◆ **Activity**:
Entries follow. Set all of them down as they stand.

Structured diff data:
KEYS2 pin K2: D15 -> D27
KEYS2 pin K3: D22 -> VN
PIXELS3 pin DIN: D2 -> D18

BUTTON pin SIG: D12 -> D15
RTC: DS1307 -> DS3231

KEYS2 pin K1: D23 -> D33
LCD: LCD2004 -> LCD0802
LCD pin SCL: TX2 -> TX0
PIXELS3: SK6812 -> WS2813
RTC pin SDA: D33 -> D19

◆ **Result of this exercise**:
KEYS2 pin K2: D15 -> D27
KEYS2 pin K3: D22 -> VN
PIXELS3 pin DIN: D2 -> D18

BUTTON pin SIG: D12 -> D15
RTC: DS1307 -> DS3231

KEYS2 pin K1: D23 -> D33
LCD: LCD2004 -> LCD0802
LCD pin SCL: TX2 -> TX0
PIXELS3: SK6812 -> WS2813
RTC pin SDA: D33 -> D19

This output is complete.